Exercise: Could you copy every one of the following entries word for word, without changing anything?

━━━ Records

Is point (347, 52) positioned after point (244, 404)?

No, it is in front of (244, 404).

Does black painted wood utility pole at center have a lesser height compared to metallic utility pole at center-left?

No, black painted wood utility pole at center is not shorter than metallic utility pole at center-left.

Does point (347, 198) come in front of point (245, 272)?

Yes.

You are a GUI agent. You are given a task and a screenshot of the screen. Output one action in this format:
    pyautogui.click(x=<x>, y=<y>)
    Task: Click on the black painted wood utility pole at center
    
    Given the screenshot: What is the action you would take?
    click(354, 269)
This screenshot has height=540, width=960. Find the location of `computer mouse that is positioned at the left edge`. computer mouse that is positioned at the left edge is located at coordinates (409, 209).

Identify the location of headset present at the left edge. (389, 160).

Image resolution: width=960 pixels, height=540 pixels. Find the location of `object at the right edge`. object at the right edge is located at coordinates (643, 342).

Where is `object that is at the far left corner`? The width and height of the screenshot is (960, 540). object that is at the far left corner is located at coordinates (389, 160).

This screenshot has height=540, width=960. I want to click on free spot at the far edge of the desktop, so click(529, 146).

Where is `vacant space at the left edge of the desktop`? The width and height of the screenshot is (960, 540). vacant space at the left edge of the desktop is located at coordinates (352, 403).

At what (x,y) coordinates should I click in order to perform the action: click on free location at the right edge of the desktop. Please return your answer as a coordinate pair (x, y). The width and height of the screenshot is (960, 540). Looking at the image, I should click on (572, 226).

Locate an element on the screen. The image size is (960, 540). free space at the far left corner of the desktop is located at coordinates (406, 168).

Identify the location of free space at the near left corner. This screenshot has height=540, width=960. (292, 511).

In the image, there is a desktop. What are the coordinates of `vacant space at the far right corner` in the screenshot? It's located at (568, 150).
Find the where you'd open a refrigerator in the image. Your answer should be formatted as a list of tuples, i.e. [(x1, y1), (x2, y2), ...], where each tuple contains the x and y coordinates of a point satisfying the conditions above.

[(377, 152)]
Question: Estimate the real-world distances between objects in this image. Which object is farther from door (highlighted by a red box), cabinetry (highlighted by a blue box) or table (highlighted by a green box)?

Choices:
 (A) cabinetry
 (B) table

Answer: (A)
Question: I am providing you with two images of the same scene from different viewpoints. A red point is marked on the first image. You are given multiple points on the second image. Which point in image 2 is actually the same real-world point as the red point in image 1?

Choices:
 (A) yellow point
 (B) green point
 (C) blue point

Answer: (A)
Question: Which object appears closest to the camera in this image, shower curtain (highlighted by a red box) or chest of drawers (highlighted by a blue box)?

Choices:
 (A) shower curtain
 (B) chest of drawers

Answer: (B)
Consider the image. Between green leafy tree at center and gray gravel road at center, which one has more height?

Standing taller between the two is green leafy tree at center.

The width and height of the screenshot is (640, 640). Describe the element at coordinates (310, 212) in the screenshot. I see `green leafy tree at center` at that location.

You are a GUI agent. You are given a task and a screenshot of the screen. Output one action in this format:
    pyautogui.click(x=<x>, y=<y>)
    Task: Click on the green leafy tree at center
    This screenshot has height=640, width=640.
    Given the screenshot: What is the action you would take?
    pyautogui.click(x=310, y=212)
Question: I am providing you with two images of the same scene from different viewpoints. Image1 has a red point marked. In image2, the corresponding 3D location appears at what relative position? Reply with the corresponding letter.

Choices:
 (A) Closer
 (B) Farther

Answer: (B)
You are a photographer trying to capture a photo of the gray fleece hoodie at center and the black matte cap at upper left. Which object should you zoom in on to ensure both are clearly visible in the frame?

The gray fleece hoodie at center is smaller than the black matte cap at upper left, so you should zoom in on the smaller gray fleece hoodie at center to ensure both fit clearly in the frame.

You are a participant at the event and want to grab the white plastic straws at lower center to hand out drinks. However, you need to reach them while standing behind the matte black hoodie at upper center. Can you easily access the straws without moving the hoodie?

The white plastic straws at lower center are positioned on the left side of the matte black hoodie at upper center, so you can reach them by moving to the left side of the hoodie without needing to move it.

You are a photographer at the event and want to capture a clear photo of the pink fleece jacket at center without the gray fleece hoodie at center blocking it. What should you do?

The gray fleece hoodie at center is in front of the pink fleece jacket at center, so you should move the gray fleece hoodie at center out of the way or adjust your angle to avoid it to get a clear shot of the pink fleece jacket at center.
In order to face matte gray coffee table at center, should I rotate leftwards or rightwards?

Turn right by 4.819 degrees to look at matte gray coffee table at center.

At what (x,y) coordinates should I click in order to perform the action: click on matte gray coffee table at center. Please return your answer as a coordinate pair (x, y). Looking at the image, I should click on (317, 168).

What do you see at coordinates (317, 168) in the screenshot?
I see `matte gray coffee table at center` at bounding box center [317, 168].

━━━━━━

Response to this task:
Is point (347, 52) positioned after point (244, 404)?

No, it is in front of (244, 404).

Does black painted wood utility pole at center have a lesser height compared to metallic utility pole at center-left?

No, black painted wood utility pole at center is not shorter than metallic utility pole at center-left.

Does point (347, 198) come in front of point (245, 272)?

Yes.

You are a GUI agent. You are given a task and a screenshot of the screen. Output one action in this format:
    pyautogui.click(x=<x>, y=<y>)
    Task: Click on the black painted wood utility pole at center
    
    Given the screenshot: What is the action you would take?
    click(354, 269)
This screenshot has height=540, width=960. Find the location of `computer mouse that is positioned at the left edge`. computer mouse that is positioned at the left edge is located at coordinates (409, 209).

Identify the location of headset present at the left edge. (389, 160).

Image resolution: width=960 pixels, height=540 pixels. Find the location of `object at the right edge`. object at the right edge is located at coordinates (643, 342).

Where is `object that is at the far left corner`? The width and height of the screenshot is (960, 540). object that is at the far left corner is located at coordinates (389, 160).

This screenshot has height=540, width=960. I want to click on free spot at the far edge of the desktop, so click(529, 146).

Where is `vacant space at the left edge of the desktop`? The width and height of the screenshot is (960, 540). vacant space at the left edge of the desktop is located at coordinates (352, 403).

At what (x,y) coordinates should I click in order to perform the action: click on free location at the right edge of the desktop. Please return your answer as a coordinate pair (x, y). The width and height of the screenshot is (960, 540). Looking at the image, I should click on (572, 226).

Locate an element on the screen. The image size is (960, 540). free space at the far left corner of the desktop is located at coordinates (406, 168).

Identify the location of free space at the near left corner. This screenshot has height=540, width=960. (292, 511).

In the image, there is a desktop. What are the coordinates of `vacant space at the far right corner` in the screenshot? It's located at (568, 150).
Find the where you'd open a refrigerator in the image. Your answer should be formatted as a list of tuples, i.e. [(x1, y1), (x2, y2), ...], where each tuple contains the x and y coordinates of a point satisfying the conditions above.

[(377, 152)]
Question: Estimate the real-world distances between objects in this image. Which object is farther from door (highlighted by a red box), cabinetry (highlighted by a blue box) or table (highlighted by a green box)?

Choices:
 (A) cabinetry
 (B) table

Answer: (A)
Question: I am providing you with two images of the same scene from different viewpoints. A red point is marked on the first image. You are given multiple points on the second image. Which point in image 2 is actually the same real-world point as the red point in image 1?

Choices:
 (A) yellow point
 (B) green point
 (C) blue point

Answer: (A)
Question: Which object appears closest to the camera in this image, shower curtain (highlighted by a red box) or chest of drawers (highlighted by a blue box)?

Choices:
 (A) shower curtain
 (B) chest of drawers

Answer: (B)
Consider the image. Between green leafy tree at center and gray gravel road at center, which one has more height?

Standing taller between the two is green leafy tree at center.

The width and height of the screenshot is (640, 640). Describe the element at coordinates (310, 212) in the screenshot. I see `green leafy tree at center` at that location.

You are a GUI agent. You are given a task and a screenshot of the screen. Output one action in this format:
    pyautogui.click(x=<x>, y=<y>)
    Task: Click on the green leafy tree at center
    This screenshot has height=640, width=640.
    Given the screenshot: What is the action you would take?
    pyautogui.click(x=310, y=212)
Question: I am providing you with two images of the same scene from different viewpoints. Image1 has a red point marked. In image2, the corresponding 3D location appears at what relative position? Reply with the corresponding letter.

Choices:
 (A) Closer
 (B) Farther

Answer: (B)
You are a photographer trying to capture a photo of the gray fleece hoodie at center and the black matte cap at upper left. Which object should you zoom in on to ensure both are clearly visible in the frame?

The gray fleece hoodie at center is smaller than the black matte cap at upper left, so you should zoom in on the smaller gray fleece hoodie at center to ensure both fit clearly in the frame.

You are a participant at the event and want to grab the white plastic straws at lower center to hand out drinks. However, you need to reach them while standing behind the matte black hoodie at upper center. Can you easily access the straws without moving the hoodie?

The white plastic straws at lower center are positioned on the left side of the matte black hoodie at upper center, so you can reach them by moving to the left side of the hoodie without needing to move it.

You are a photographer at the event and want to capture a clear photo of the pink fleece jacket at center without the gray fleece hoodie at center blocking it. What should you do?

The gray fleece hoodie at center is in front of the pink fleece jacket at center, so you should move the gray fleece hoodie at center out of the way or adjust your angle to avoid it to get a clear shot of the pink fleece jacket at center.
In order to face matte gray coffee table at center, should I rotate leftwards or rightwards?

Turn right by 4.819 degrees to look at matte gray coffee table at center.

At what (x,y) coordinates should I click in order to perform the action: click on matte gray coffee table at center. Please return your answer as a coordinate pair (x, y). Looking at the image, I should click on (317, 168).

What do you see at coordinates (317, 168) in the screenshot?
I see `matte gray coffee table at center` at bounding box center [317, 168].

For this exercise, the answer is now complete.